======== Information provided

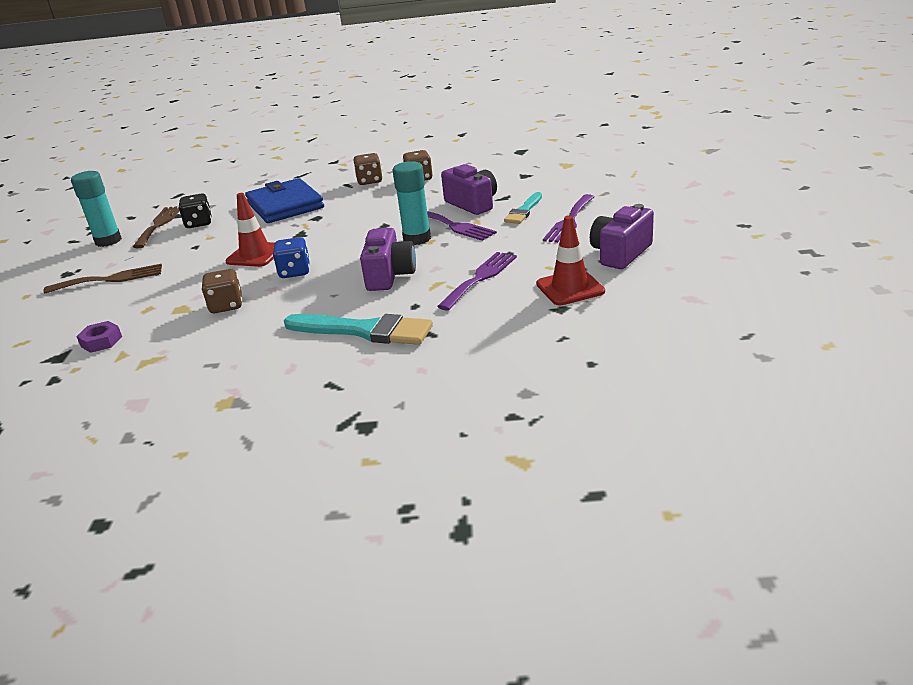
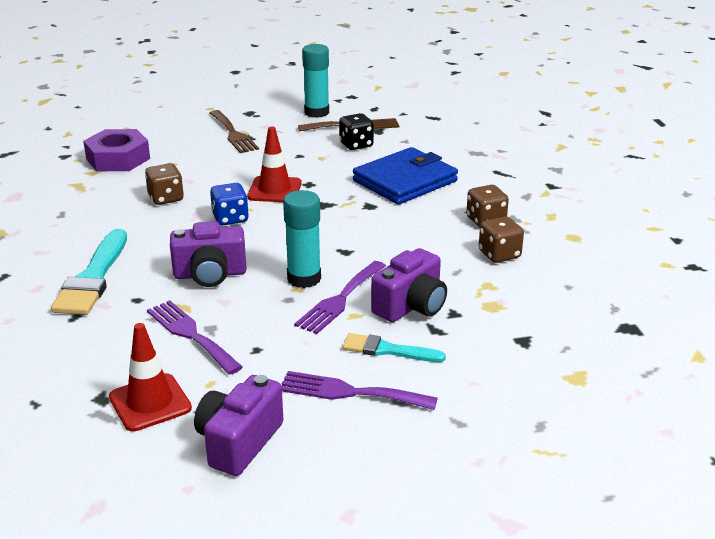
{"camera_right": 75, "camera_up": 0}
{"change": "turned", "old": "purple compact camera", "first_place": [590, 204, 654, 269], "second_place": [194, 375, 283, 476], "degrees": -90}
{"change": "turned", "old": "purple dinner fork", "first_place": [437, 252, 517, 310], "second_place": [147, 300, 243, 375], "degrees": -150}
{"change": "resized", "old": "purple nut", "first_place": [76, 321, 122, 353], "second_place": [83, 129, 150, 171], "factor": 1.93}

================

_Directions for this task_: All lines in the listing above with the string "degrees" should be returned.

_Solution for this problem_:
{"change": "turned", "old": "purple compact camera", "first_place": [590, 204, 654, 269], "second_place": [194, 375, 283, 476], "degrees": -90}
{"change": "turned", "old": "purple dinner fork", "first_place": [437, 252, 517, 310], "second_place": [147, 300, 243, 375], "degrees": -150}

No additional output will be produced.